Segment Start: MATERIAL PROVIDED
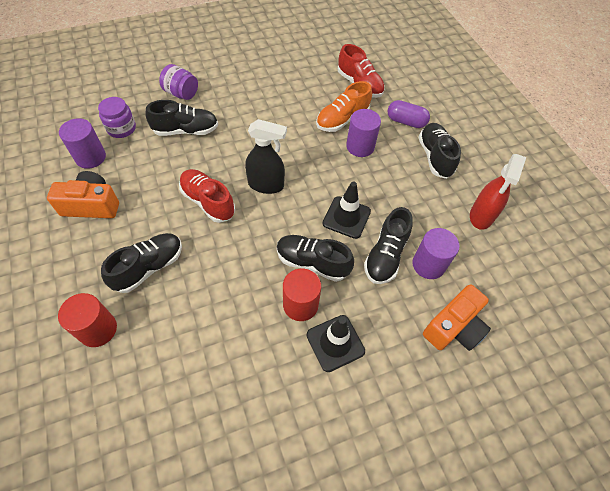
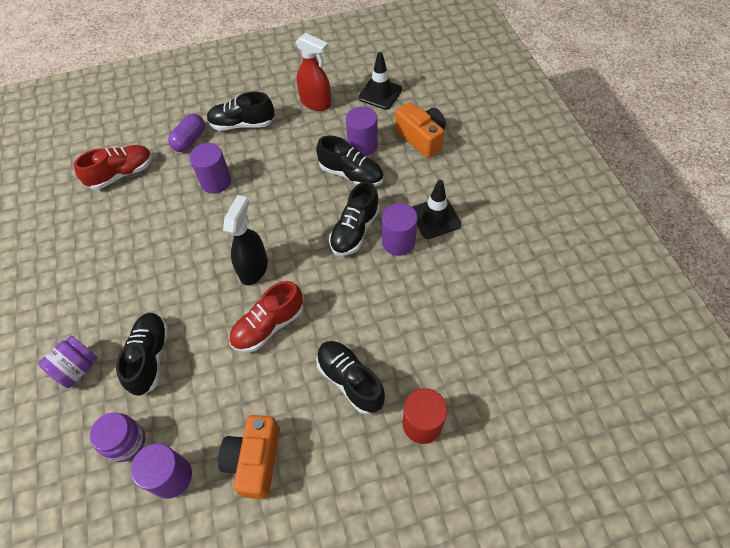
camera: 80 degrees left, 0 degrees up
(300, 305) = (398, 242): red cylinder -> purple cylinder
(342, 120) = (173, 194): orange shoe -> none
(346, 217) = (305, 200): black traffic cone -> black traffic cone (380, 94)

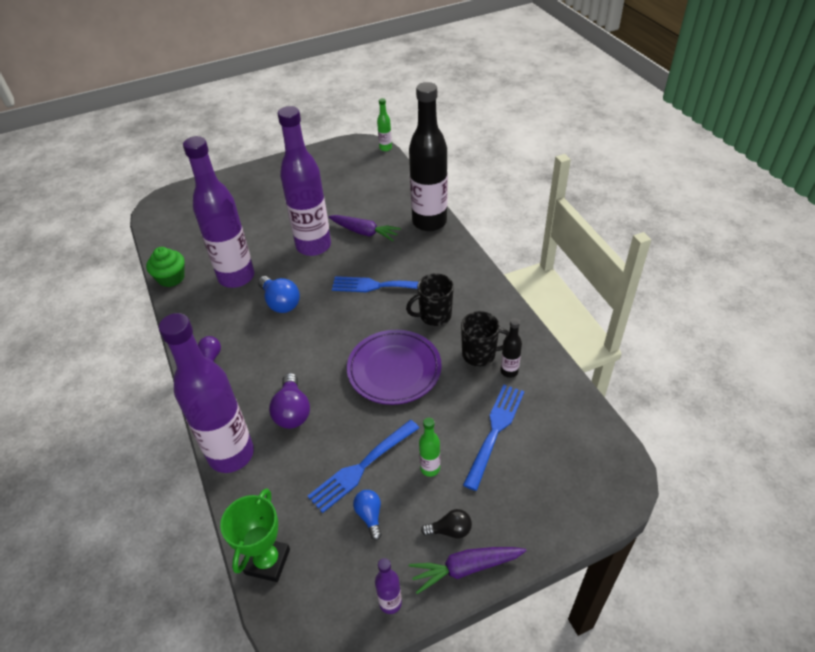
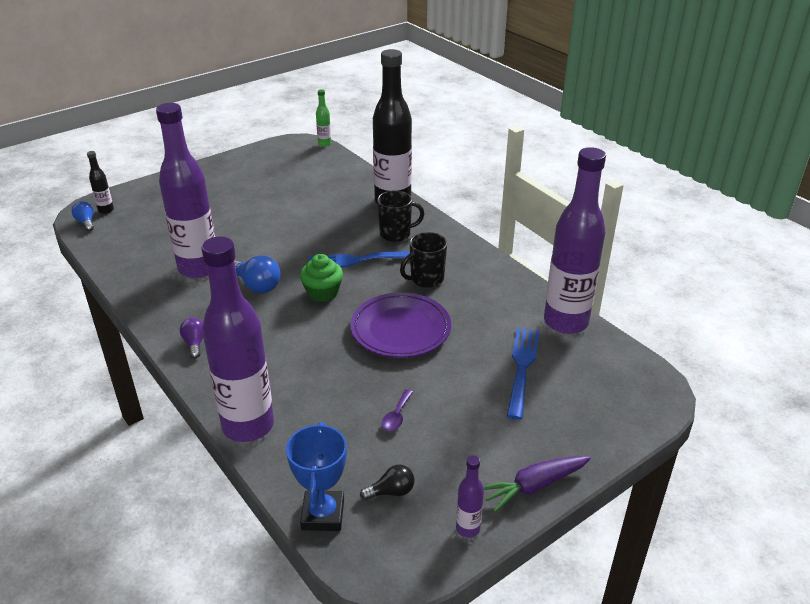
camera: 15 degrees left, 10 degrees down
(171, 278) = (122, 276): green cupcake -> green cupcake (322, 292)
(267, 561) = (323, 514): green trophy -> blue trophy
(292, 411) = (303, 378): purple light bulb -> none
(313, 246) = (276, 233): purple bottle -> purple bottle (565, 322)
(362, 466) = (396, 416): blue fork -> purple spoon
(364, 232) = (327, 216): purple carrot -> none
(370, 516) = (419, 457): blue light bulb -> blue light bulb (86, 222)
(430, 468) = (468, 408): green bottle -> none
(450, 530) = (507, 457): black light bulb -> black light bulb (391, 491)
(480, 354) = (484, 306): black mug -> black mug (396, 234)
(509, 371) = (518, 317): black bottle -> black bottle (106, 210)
Segment End: MATERIAL PROVIDED
▶ **EXERCISE DESCRIPTION**
Exactly as written, return every line of the listing, but not the pictures.

▶ **SOLUTION**
camera: 80 degrees left, 0 degrees up
(300, 305) = (398, 242): red cylinder -> purple cylinder
(342, 120) = (173, 194): orange shoe -> none
(346, 217) = (305, 200): black traffic cone -> black traffic cone (380, 94)

camera: 15 degrees left, 10 degrees down
(171, 278) = (122, 276): green cupcake -> green cupcake (322, 292)
(267, 561) = (323, 514): green trophy -> blue trophy
(292, 411) = (303, 378): purple light bulb -> none
(313, 246) = (276, 233): purple bottle -> purple bottle (565, 322)
(362, 466) = (396, 416): blue fork -> purple spoon
(364, 232) = (327, 216): purple carrot -> none
(370, 516) = (419, 457): blue light bulb -> blue light bulb (86, 222)
(430, 468) = (468, 408): green bottle -> none
(450, 530) = (507, 457): black light bulb -> black light bulb (391, 491)
(480, 354) = (484, 306): black mug -> black mug (396, 234)
(509, 371) = (518, 317): black bottle -> black bottle (106, 210)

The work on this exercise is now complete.